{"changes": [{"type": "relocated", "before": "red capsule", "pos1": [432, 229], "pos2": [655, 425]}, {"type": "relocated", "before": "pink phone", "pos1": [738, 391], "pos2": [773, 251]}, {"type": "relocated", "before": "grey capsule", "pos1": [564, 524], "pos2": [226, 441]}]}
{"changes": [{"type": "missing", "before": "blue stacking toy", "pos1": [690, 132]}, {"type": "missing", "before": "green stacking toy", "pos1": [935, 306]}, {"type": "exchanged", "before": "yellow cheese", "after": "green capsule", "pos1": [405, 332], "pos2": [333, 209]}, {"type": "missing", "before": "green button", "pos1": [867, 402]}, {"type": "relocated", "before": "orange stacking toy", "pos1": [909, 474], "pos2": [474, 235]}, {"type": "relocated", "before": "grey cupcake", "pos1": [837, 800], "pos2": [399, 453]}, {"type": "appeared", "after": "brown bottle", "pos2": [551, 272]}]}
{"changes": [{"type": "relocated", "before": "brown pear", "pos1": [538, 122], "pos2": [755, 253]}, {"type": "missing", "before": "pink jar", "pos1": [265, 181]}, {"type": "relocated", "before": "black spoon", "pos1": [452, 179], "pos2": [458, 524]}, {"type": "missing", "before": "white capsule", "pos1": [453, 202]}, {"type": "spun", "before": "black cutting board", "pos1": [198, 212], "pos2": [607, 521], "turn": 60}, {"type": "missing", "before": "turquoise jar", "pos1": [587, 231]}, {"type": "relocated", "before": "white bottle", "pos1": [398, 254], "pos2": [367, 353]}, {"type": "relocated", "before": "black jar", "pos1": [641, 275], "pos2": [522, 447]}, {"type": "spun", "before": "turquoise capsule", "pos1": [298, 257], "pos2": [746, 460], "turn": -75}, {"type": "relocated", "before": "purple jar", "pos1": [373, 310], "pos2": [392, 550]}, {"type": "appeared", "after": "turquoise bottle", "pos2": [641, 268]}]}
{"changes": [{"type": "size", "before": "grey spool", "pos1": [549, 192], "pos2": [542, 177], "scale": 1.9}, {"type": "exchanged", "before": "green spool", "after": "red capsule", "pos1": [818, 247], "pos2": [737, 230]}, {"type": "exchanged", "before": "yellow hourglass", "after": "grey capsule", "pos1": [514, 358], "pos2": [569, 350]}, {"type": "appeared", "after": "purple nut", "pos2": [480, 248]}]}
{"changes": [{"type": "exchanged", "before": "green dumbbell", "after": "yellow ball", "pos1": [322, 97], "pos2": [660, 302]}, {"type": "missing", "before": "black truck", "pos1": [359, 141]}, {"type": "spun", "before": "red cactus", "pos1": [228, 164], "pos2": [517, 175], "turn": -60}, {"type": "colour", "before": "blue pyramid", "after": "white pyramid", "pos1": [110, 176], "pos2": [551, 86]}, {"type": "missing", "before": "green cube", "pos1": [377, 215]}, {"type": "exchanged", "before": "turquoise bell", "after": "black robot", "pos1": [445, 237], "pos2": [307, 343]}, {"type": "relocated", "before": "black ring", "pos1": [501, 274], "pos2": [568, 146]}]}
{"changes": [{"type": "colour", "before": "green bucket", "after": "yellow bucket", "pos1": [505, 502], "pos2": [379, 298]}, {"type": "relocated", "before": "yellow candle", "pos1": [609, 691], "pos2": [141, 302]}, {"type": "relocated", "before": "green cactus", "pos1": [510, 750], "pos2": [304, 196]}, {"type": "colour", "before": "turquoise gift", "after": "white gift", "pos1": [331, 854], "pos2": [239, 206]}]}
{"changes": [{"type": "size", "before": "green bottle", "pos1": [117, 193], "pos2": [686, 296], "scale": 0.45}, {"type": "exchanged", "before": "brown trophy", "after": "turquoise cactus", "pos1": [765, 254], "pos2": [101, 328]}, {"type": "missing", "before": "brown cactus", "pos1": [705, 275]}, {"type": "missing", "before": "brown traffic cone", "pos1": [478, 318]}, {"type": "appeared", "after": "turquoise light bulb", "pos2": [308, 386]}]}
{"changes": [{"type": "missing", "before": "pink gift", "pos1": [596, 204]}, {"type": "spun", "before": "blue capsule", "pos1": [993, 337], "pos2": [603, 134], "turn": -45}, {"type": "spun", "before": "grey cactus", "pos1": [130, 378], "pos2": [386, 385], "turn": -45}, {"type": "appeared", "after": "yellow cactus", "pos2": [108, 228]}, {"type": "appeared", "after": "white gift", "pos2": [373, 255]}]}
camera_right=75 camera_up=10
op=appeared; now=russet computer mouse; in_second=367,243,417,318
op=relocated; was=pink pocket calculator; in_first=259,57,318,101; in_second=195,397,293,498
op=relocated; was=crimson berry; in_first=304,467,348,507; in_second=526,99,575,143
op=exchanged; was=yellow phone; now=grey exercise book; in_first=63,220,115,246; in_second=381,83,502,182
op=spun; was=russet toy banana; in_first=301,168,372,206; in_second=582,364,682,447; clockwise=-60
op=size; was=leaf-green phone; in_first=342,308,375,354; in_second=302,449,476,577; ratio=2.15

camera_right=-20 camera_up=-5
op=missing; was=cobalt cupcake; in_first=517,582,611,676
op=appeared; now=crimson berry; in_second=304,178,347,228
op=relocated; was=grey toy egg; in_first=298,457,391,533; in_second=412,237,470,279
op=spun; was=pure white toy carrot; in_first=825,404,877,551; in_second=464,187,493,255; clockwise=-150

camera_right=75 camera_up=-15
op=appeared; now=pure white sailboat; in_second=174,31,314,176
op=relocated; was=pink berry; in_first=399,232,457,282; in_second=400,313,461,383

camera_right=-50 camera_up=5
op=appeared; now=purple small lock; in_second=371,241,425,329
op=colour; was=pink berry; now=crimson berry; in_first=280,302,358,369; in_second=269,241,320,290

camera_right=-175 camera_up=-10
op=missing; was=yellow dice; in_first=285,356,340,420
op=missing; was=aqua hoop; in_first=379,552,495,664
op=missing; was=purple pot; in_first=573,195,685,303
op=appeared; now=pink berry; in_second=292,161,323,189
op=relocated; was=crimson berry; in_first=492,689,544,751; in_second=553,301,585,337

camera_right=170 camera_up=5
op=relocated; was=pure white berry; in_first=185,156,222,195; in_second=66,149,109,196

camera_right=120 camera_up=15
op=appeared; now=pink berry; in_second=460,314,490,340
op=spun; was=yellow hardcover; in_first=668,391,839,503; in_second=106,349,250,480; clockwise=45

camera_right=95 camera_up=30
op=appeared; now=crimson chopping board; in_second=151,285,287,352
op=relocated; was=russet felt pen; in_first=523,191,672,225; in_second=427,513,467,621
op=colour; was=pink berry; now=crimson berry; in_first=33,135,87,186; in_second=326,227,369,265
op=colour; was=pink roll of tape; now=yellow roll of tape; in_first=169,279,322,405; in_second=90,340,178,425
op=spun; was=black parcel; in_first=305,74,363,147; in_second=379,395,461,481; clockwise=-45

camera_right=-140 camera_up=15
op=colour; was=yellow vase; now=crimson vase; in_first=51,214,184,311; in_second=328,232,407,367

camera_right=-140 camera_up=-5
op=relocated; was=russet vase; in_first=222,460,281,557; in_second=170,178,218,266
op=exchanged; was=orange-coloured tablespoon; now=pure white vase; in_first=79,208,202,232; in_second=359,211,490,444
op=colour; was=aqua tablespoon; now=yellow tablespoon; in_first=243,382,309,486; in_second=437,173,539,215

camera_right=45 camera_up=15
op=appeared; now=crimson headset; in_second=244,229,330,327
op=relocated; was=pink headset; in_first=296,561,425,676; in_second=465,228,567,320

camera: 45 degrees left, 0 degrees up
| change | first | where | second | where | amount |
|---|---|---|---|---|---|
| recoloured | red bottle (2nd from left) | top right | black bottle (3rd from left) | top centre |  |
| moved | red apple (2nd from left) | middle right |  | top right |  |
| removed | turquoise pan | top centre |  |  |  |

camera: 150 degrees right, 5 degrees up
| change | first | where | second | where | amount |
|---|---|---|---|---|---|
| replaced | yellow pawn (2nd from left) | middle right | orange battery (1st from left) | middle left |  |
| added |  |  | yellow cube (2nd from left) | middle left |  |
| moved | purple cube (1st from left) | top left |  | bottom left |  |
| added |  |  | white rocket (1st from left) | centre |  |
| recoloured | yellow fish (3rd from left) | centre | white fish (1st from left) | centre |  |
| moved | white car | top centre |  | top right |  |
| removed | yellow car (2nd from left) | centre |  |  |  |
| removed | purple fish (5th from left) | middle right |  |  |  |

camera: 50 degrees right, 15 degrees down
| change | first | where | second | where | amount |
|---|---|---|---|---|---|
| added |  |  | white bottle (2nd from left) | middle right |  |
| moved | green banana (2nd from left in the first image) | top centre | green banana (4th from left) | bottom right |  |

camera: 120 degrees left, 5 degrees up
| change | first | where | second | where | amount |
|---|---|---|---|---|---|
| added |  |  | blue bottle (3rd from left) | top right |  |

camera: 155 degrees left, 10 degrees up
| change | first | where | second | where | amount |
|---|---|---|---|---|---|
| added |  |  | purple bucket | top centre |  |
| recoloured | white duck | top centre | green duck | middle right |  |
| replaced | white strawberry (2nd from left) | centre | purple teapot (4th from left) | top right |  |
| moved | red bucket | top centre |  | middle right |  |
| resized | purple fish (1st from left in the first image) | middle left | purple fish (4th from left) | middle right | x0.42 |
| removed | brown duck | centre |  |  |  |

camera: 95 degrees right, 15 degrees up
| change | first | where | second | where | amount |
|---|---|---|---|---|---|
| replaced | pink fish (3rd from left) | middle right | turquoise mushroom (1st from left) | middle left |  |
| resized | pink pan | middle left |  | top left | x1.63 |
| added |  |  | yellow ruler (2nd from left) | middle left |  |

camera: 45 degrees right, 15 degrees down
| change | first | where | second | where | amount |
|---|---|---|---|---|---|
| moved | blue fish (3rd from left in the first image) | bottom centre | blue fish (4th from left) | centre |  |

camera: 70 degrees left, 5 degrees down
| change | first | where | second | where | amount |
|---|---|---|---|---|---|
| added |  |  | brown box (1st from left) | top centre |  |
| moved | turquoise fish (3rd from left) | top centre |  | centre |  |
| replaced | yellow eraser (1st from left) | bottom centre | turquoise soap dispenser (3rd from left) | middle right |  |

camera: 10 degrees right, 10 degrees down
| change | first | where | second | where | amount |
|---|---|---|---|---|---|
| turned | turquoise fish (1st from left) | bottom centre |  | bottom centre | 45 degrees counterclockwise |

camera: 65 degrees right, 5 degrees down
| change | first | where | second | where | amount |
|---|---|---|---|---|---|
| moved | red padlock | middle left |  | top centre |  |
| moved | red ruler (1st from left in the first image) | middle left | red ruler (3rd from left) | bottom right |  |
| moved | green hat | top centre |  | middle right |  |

Work instruction:
Word for word, restate the lines of the listing above starting at the line with "op=exchanged; was=yellow phone;" and ending at the line with "op=spun; was=russet toy", and nothing outside them.

Output:
op=exchanged; was=yellow phone; now=grey exercise book; in_first=63,220,115,246; in_second=381,83,502,182
op=spun; was=russet toy banana; in_first=301,168,372,206; in_second=582,364,682,447; clockwise=-60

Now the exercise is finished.